# Aim:
Rewrite all of the data below, replacing every "absolute pixels" with "pixel units" and leaving everything else unchanged. Omit the pictures from your answer.

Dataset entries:

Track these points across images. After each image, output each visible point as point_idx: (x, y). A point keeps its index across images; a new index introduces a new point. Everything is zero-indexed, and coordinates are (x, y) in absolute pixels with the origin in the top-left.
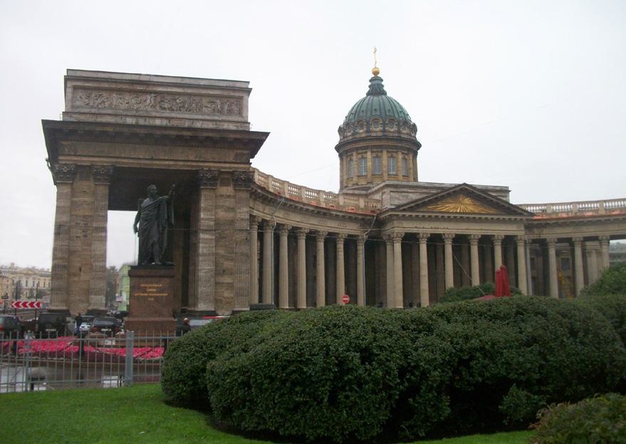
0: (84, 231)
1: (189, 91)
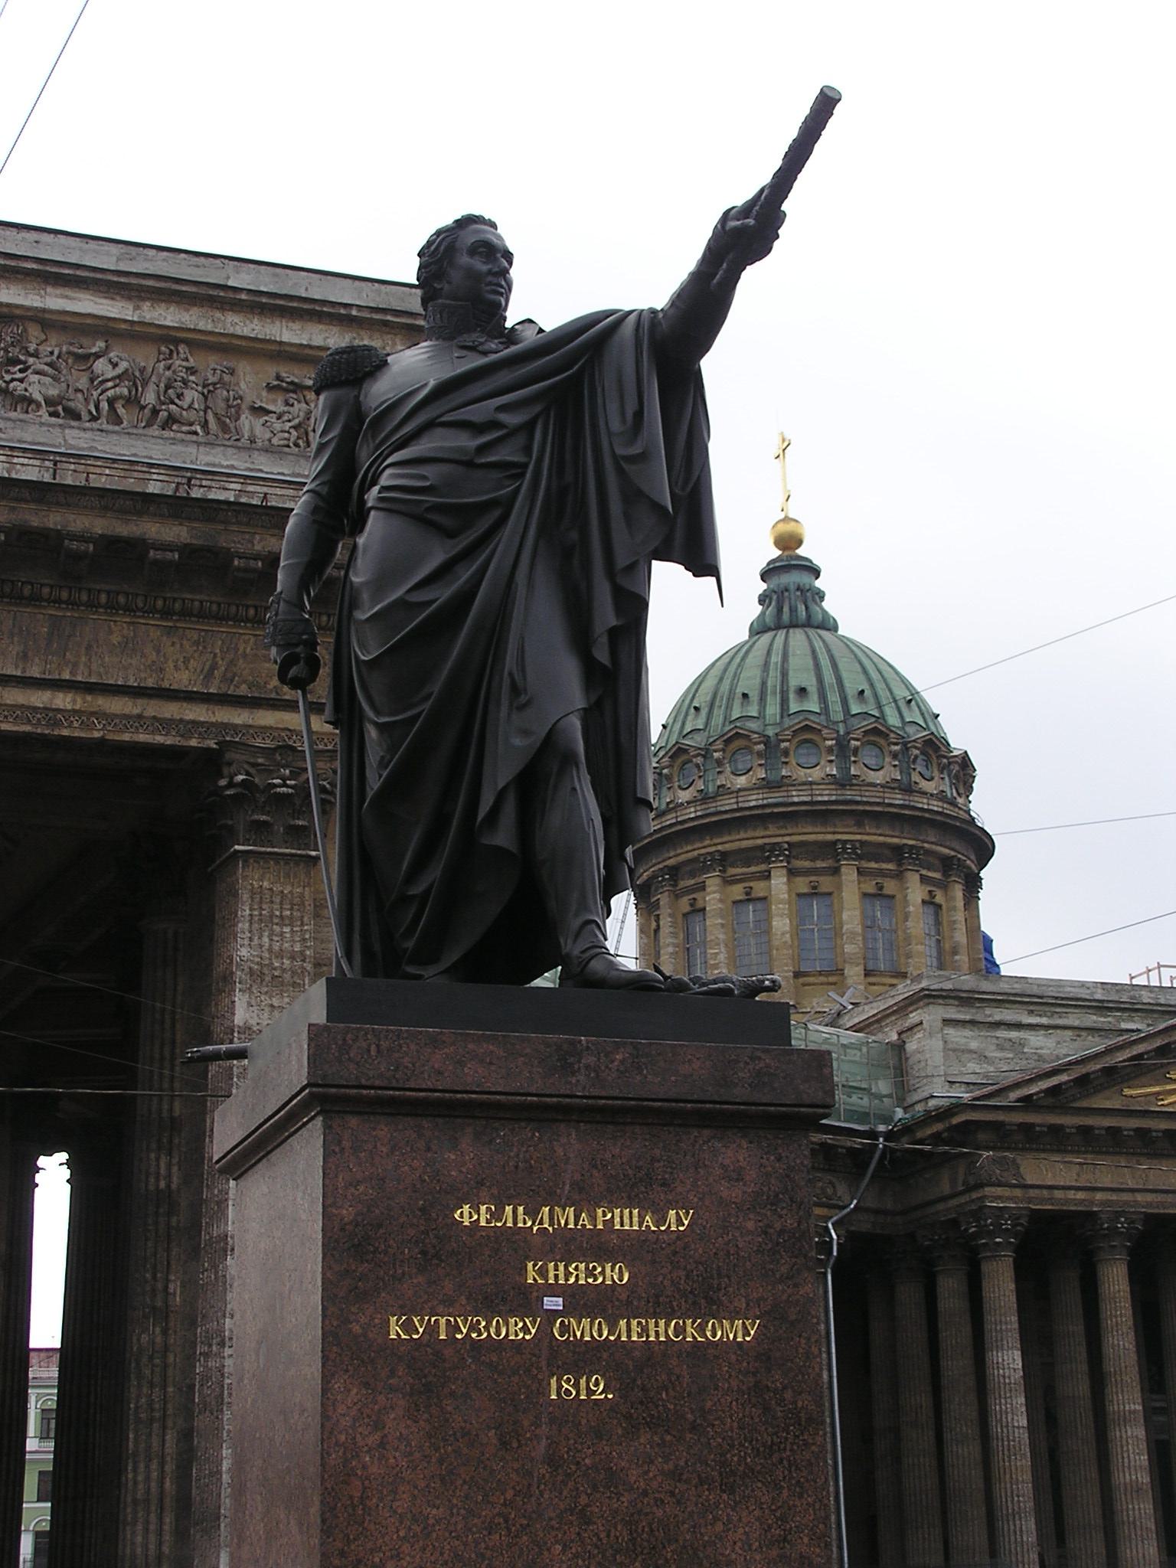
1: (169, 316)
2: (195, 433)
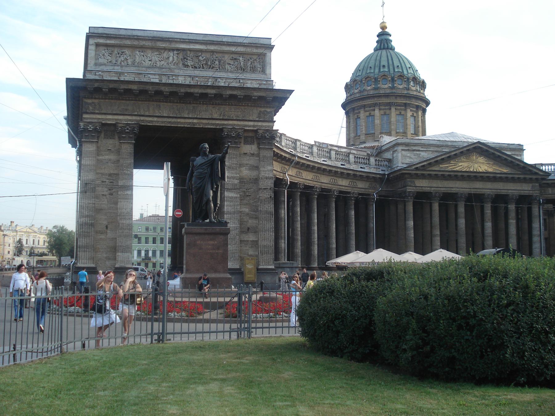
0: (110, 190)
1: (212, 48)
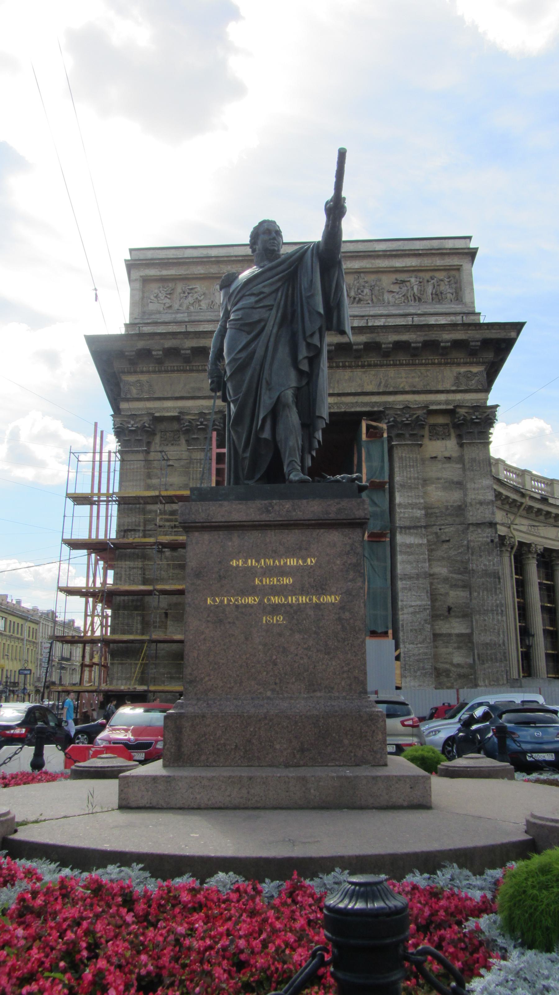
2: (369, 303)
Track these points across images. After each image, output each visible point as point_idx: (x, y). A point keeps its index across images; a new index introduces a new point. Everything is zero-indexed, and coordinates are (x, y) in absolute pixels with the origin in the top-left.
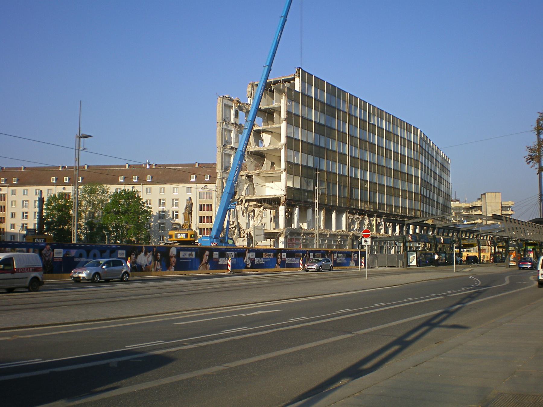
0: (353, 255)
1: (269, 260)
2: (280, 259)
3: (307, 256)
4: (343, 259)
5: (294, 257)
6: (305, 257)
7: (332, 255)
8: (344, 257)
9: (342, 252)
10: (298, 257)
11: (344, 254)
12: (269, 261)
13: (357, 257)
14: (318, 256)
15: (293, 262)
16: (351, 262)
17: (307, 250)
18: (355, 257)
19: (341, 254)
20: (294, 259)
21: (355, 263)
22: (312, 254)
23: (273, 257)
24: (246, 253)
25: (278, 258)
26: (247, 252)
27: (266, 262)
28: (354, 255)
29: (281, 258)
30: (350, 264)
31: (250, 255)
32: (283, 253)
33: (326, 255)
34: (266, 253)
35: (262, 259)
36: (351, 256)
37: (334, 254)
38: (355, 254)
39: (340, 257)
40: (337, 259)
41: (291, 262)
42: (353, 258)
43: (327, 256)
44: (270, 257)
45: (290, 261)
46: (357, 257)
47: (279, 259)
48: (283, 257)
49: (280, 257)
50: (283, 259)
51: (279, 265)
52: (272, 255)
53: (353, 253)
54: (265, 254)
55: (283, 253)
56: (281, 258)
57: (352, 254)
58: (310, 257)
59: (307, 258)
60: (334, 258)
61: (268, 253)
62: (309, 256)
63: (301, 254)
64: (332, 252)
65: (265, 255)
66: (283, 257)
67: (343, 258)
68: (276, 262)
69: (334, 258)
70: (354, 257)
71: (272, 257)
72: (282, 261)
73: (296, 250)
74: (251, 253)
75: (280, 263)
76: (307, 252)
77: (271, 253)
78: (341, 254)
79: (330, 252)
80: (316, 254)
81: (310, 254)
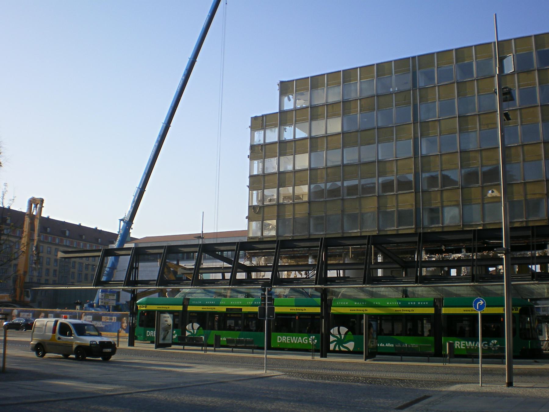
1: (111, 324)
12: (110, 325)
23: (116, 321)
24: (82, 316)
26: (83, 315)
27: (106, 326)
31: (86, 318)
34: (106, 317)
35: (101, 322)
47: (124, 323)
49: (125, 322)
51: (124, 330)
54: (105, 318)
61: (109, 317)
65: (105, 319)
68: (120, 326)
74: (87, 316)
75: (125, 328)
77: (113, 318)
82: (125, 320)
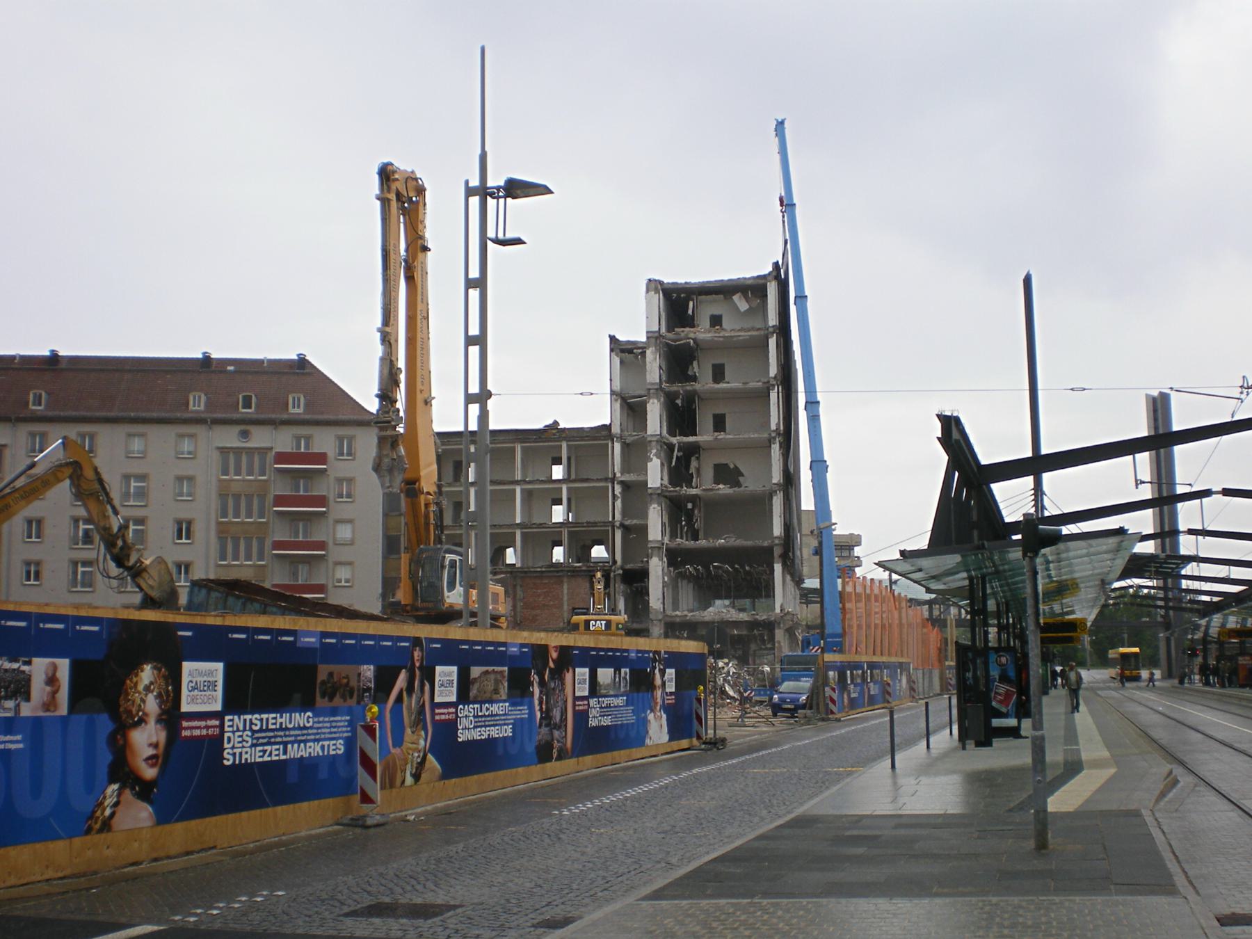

# Task response:
Track these points across images. After each image, output each visible point as point_idx: (x, y). A point keeps its index across images; a new index introduces a new point. Everything is zero-indexed, and coordinates are (x, y) in pixel units with the origin in the top-left.
0: (84, 231)
1: (189, 91)
1: (169, 316)
2: (195, 433)
0: (110, 190)
1: (212, 48)
2: (369, 303)
Track these points across images. After each image, output each visible point as point_idx: (x, y). A point keeps its index across images; a new index introduces a new point. Everything is zero-indexed, and coordinates are (x, y) in pixel units with the origin in the top-left.
0: (353, 255)
1: (269, 260)
2: (280, 259)
3: (307, 256)
4: (343, 259)
5: (294, 257)
6: (305, 257)
7: (332, 255)
8: (344, 257)
9: (342, 252)
10: (298, 257)
11: (344, 254)
12: (269, 261)
13: (357, 257)
14: (318, 256)
15: (293, 262)
16: (351, 262)
17: (307, 250)
18: (355, 257)
19: (341, 254)
20: (294, 259)
21: (355, 263)
22: (312, 254)
23: (273, 257)
24: (246, 253)
25: (278, 258)
26: (247, 252)
27: (266, 262)
28: (354, 255)
29: (281, 258)
30: (350, 264)
31: (250, 255)
32: (283, 253)
33: (326, 255)
34: (266, 253)
35: (262, 259)
36: (351, 256)
37: (334, 254)
38: (355, 254)
39: (340, 257)
40: (337, 259)
41: (291, 262)
42: (353, 258)
43: (327, 256)
44: (270, 257)
45: (290, 261)
46: (357, 257)
47: (279, 259)
48: (283, 257)
49: (280, 257)
50: (283, 259)
51: (279, 265)
52: (272, 255)
53: (353, 253)
54: (265, 254)
55: (283, 253)
56: (281, 258)
57: (352, 254)
58: (310, 257)
59: (307, 258)
60: (334, 258)
61: (268, 253)
62: (309, 256)
63: (301, 254)
64: (332, 252)
65: (265, 255)
66: (283, 257)
67: (343, 258)
68: (276, 262)
69: (334, 258)
70: (354, 257)
71: (272, 257)
72: (282, 261)
73: (296, 250)
74: (251, 253)
75: (280, 263)
76: (307, 252)
77: (271, 253)
78: (341, 254)
79: (330, 252)
80: (316, 254)
81: (310, 254)
1: (111, 324)
12: (110, 325)
23: (116, 321)
24: (82, 316)
26: (83, 315)
27: (106, 326)
31: (86, 318)
34: (106, 317)
35: (101, 322)
47: (124, 323)
49: (125, 322)
51: (124, 330)
54: (105, 318)
61: (109, 317)
65: (105, 319)
68: (120, 326)
74: (87, 316)
75: (125, 328)
77: (113, 318)
82: (125, 320)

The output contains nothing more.